**DATASET EXCERPTS**
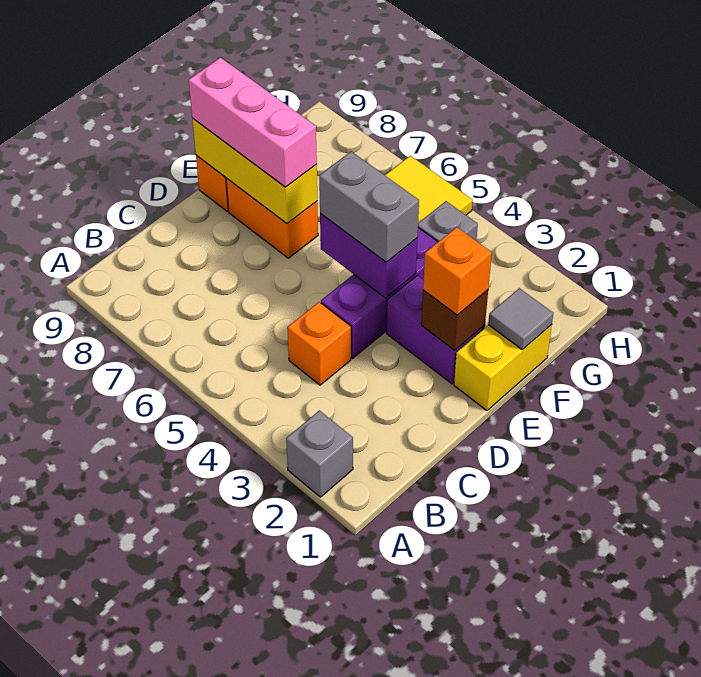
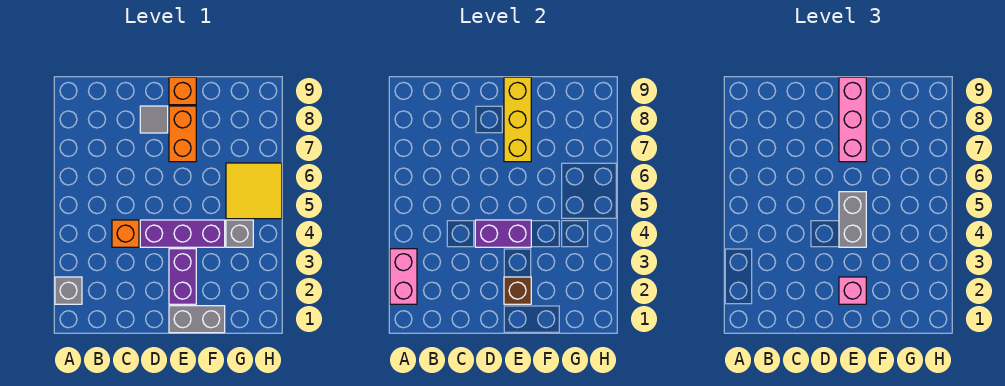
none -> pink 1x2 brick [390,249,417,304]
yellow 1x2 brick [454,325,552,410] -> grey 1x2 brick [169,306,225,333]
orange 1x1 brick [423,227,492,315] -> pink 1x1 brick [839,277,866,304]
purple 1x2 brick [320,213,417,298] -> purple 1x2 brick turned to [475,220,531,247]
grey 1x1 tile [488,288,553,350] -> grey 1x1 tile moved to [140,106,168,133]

...

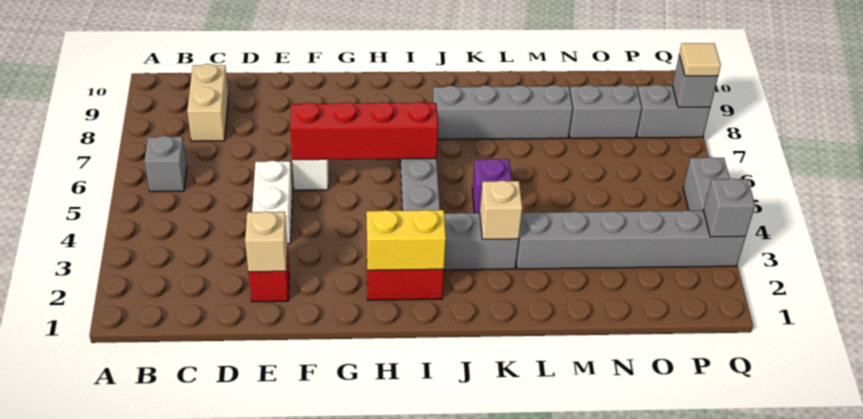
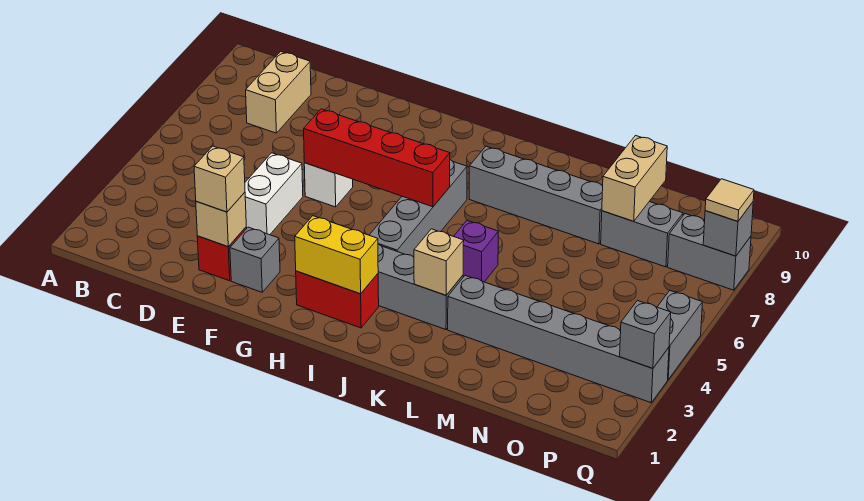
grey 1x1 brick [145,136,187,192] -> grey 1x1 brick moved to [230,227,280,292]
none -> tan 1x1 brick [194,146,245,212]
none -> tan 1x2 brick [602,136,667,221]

**EXERCISE OBJECTIVE**
From the entries above, return exactly the line containing "orange 1x1 brick", the line containing "grey 1x1 tile [488,288,553,350]", and all lines between, and nothing else.

**EXERCISE ANSWER**
orange 1x1 brick [423,227,492,315] -> pink 1x1 brick [839,277,866,304]
purple 1x2 brick [320,213,417,298] -> purple 1x2 brick turned to [475,220,531,247]
grey 1x1 tile [488,288,553,350] -> grey 1x1 tile moved to [140,106,168,133]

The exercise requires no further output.